- [Exercise aim]
Everything from the line that has "The słoik/fioletowy at" to the last line of the listing must be repeated exactly, and nothing more; omit the pictures.

- [Supplied material]

+ + + + +

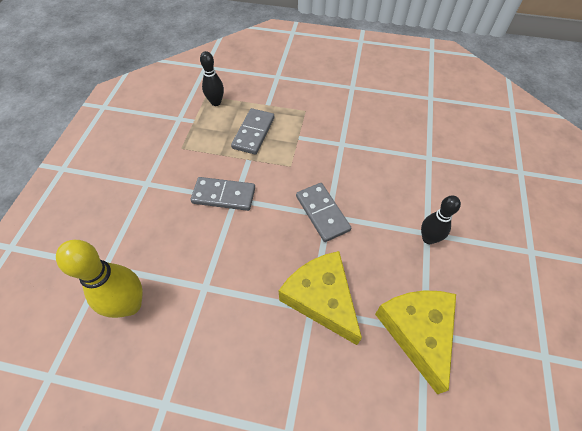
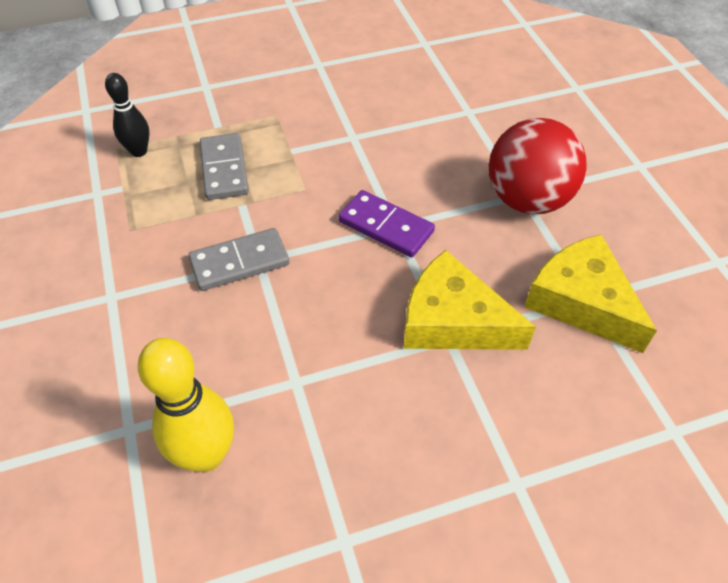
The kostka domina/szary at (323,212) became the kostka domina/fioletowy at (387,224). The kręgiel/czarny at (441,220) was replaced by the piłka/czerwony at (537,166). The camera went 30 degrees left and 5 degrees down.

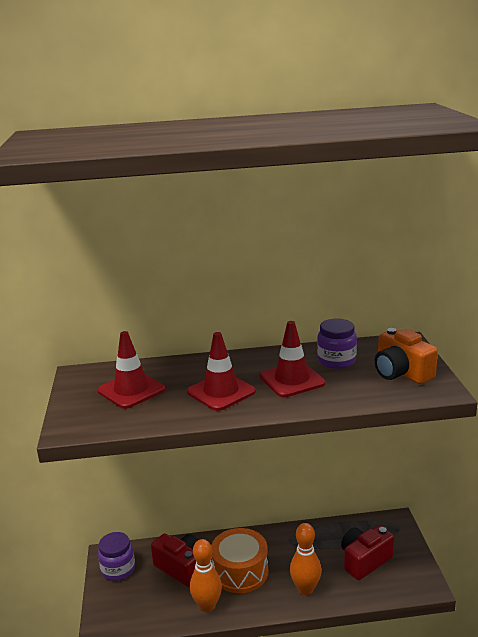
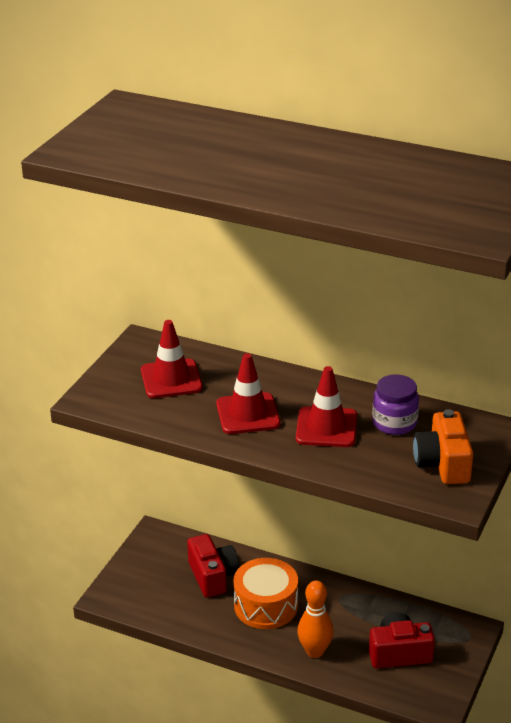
The słoik/fioletowy at (116,556) disappeared. The kręgiel/pomarańczowy at (206,575) disappeared. The camera went 30 degrees right and 10 degrees up.

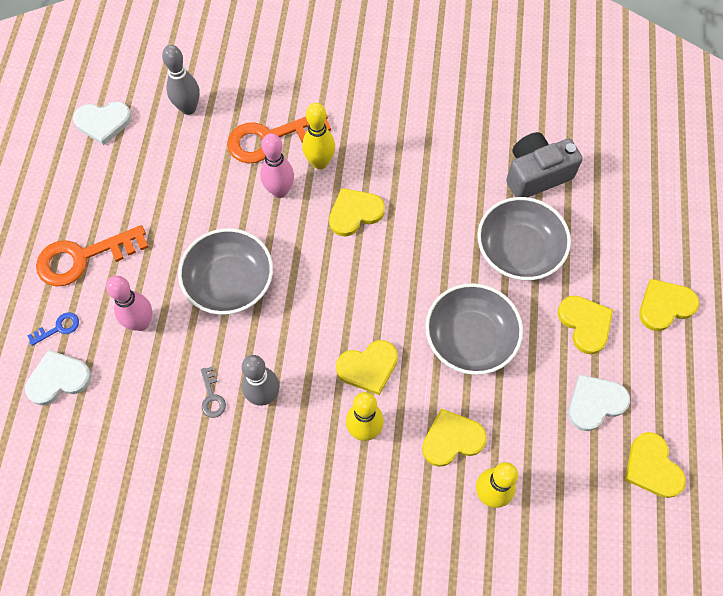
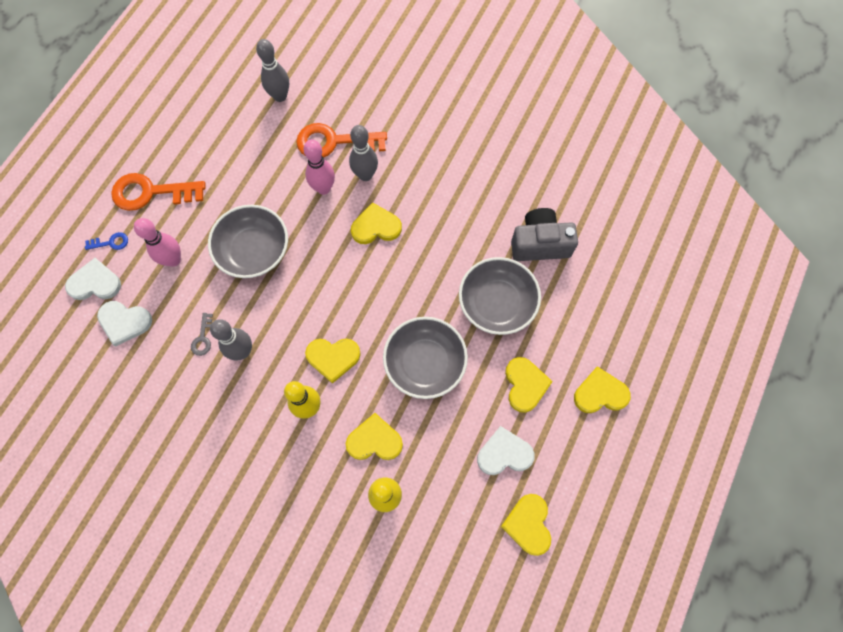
The serce/biały moved from (102,123) to (124,324). The kręgiel/żółty at (318,136) became the kręgiel/szary at (363,153). The camera went 20 degrees right and 5 degrees up.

+ + + + +

- [Output below]
The słoik/fioletowy at (116,556) disappeared. The kręgiel/pomarańczowy at (206,575) disappeared. The camera went 30 degrees right and 10 degrees up.

The serce/biały moved from (102,123) to (124,324). The kręgiel/żółty at (318,136) became the kręgiel/szary at (363,153). The camera went 20 degrees right and 5 degrees up.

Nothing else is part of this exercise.